→ Exercise prompt
Pick out each line of the data below that contains the word "provided", and copy those lines in full.

→ Records shown
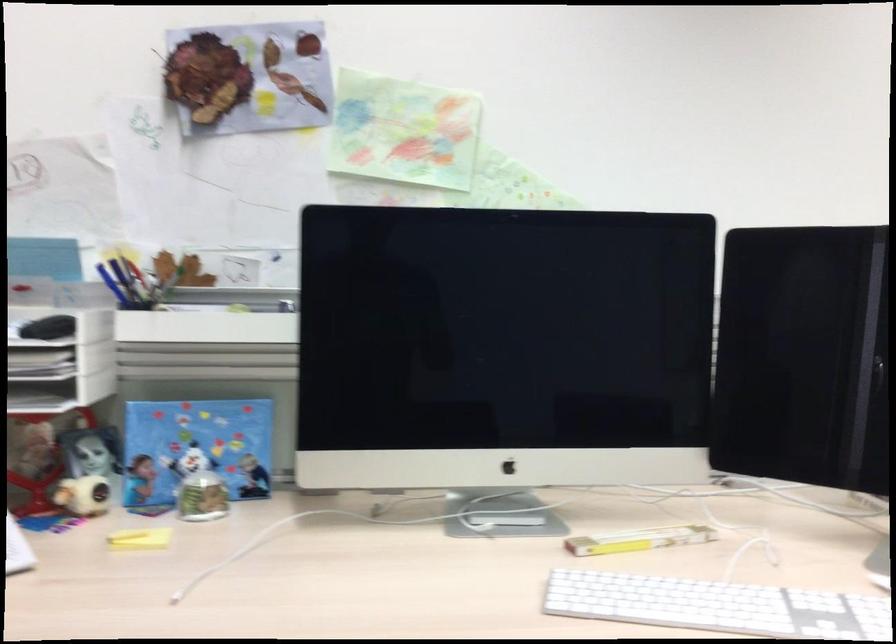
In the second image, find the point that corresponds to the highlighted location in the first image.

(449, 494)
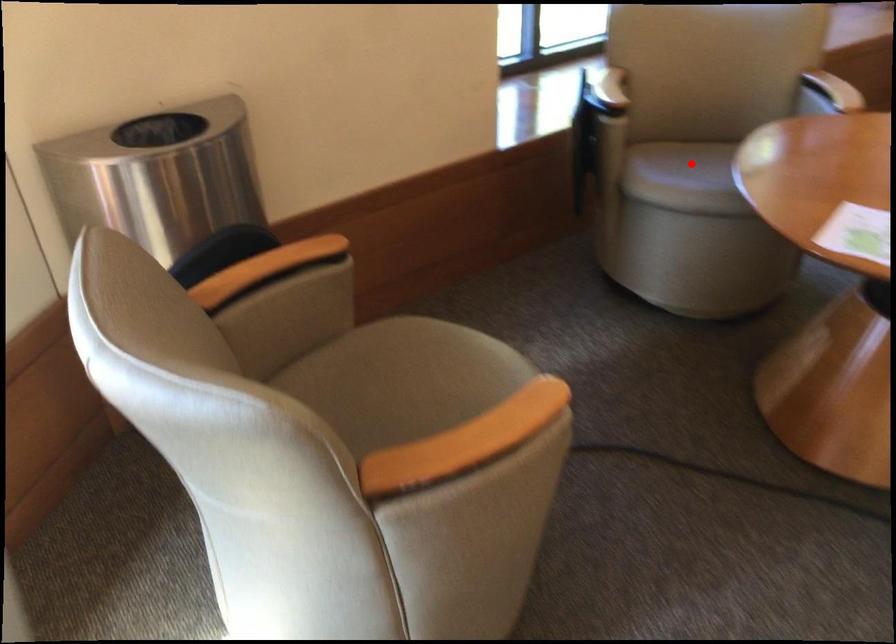
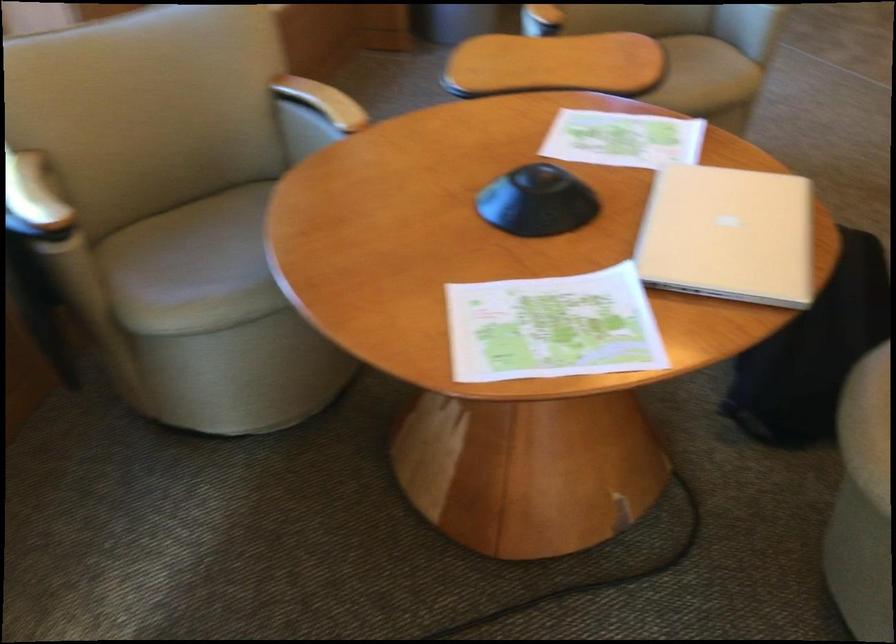
Find the pixel in the second image that matches the highlighted location in the first image.

(193, 267)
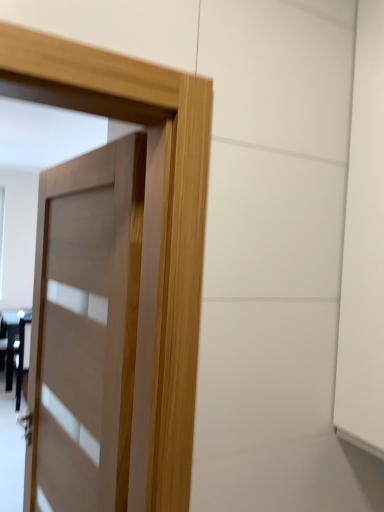
I want to click on matte black table at lower left, so click(10, 342).

The image size is (384, 512). Describe the element at coordinates (10, 342) in the screenshot. I see `matte black table at lower left` at that location.

Locate an element on the screen. Image resolution: width=384 pixels, height=512 pixels. matte wood door at center is located at coordinates (118, 294).

What do you see at coordinates (118, 294) in the screenshot? I see `matte wood door at center` at bounding box center [118, 294].

Image resolution: width=384 pixels, height=512 pixels. I want to click on matte black table at lower left, so click(x=10, y=342).

Considering the relative positions of matte black table at lower left and matte wood door at center in the image provided, is matte black table at lower left to the left or to the right of matte wood door at center?

Clearly, matte black table at lower left is on the left of matte wood door at center in the image.

Which object is closer to the camera taking this photo, matte black table at lower left or matte wood door at center?

matte wood door at center.

Is point (17, 325) closer or farther from the camera than point (171, 300)?

Point (17, 325) is positioned farther from the camera compared to point (171, 300).

From the image's perspective, is matte black table at lower left above or below matte wood door at center?

Clearly, from the image's perspective, matte black table at lower left is below matte wood door at center.

From a real-world perspective, who is located higher, matte black table at lower left or matte wood door at center?

matte wood door at center is physically above.

Between matte black table at lower left and matte wood door at center, which one has smaller width?

matte wood door at center.

Is matte black table at lower left taller than matte wood door at center?

No, matte black table at lower left is not taller than matte wood door at center.

Is matte black table at lower left smaller than matte wood door at center?

No, matte black table at lower left is not smaller than matte wood door at center.

Is matte black table at lower left positioned beyond the bounds of matte wood door at center?

That's correct, matte black table at lower left is outside of matte wood door at center.

Can you see matte black table at lower left touching matte wood door at center?

No, matte black table at lower left is not with matte wood door at center.

Is matte black table at lower left facing towards matte wood door at center?

Yes, matte black table at lower left is oriented towards matte wood door at center.

How different are the orientations of matte black table at lower left and matte wood door at center in degrees?

The angular difference between matte black table at lower left and matte wood door at center is 87.8 degrees.

The width and height of the screenshot is (384, 512). I want to click on door that is above the matte black table at lower left (from the image's perspective), so click(x=118, y=294).

Is matte wood door at center at the left side of matte black table at lower left?

In fact, matte wood door at center is to the right of matte black table at lower left.

Based on the photo, is the position of matte wood door at center more distant than that of matte black table at lower left?

→ No.

Does point (82, 289) lie behind point (7, 351)?

No, (82, 289) is in front of (7, 351).

From the image's perspective, does matte wood door at center appear higher than matte black table at lower left?

Yes.

From a real-world perspective, does matte wood door at center sit lower than matte black table at lower left?

Actually, matte wood door at center is physically above matte black table at lower left in the real world.

Which of these two, matte wood door at center or matte black table at lower left, is wider?

matte black table at lower left.

Does matte wood door at center have a lesser height compared to matte black table at lower left?

No, matte wood door at center is not shorter than matte black table at lower left.

Considering the relative sizes of matte wood door at center and matte black table at lower left in the image provided, is matte wood door at center smaller than matte black table at lower left?

Indeed, matte wood door at center has a smaller size compared to matte black table at lower left.

Consider the image. Is matte black table at lower left located within matte wood door at center?

No, matte wood door at center does not contain matte black table at lower left.

Does matte wood door at center touch matte black table at lower left?

matte wood door at center is not next to matte black table at lower left, and they're not touching.

Is matte wood door at center turned away from matte black table at lower left?

No, matte black table at lower left is not at the back of matte wood door at center.

Can you tell me how much matte wood door at center and matte black table at lower left differ in facing direction?

87.8 degrees.

Where is `door above the matte black table at lower left (from the image's perspective)`? The width and height of the screenshot is (384, 512). door above the matte black table at lower left (from the image's perspective) is located at coordinates (118, 294).

In order to click on table on the left of matte wood door at center in this screenshot , I will do `click(10, 342)`.

There is a matte black table at lower left. Identify the location of door above it (from a real-world perspective). (118, 294).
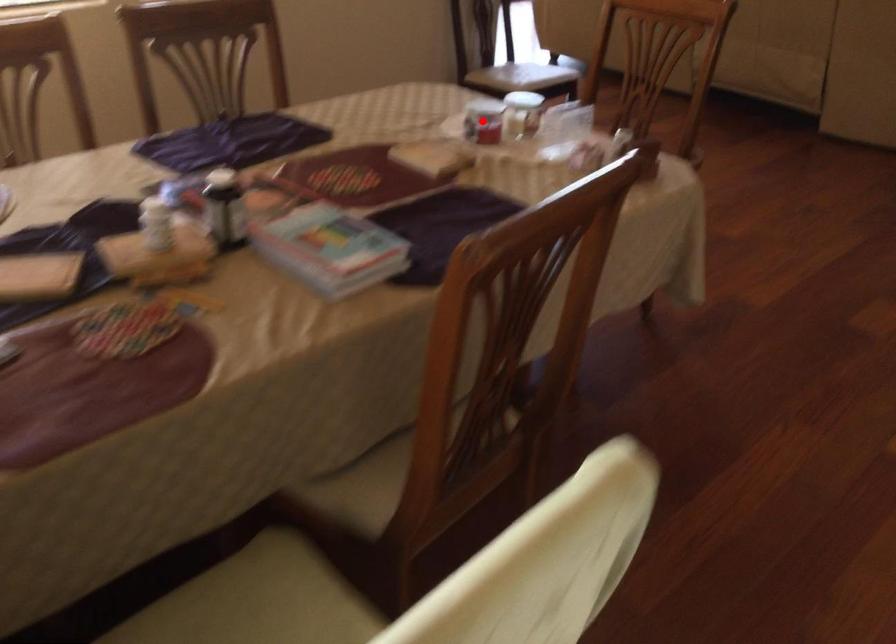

→ Response to the exercise
Considering the relative positions of matte black table at lower left and matte wood door at center in the image provided, is matte black table at lower left to the left or to the right of matte wood door at center?
Considering the relative sizes of matte wood door at center and matte black table at lower left in the image provided, is matte wood door at center smaller than matte black table at lower left?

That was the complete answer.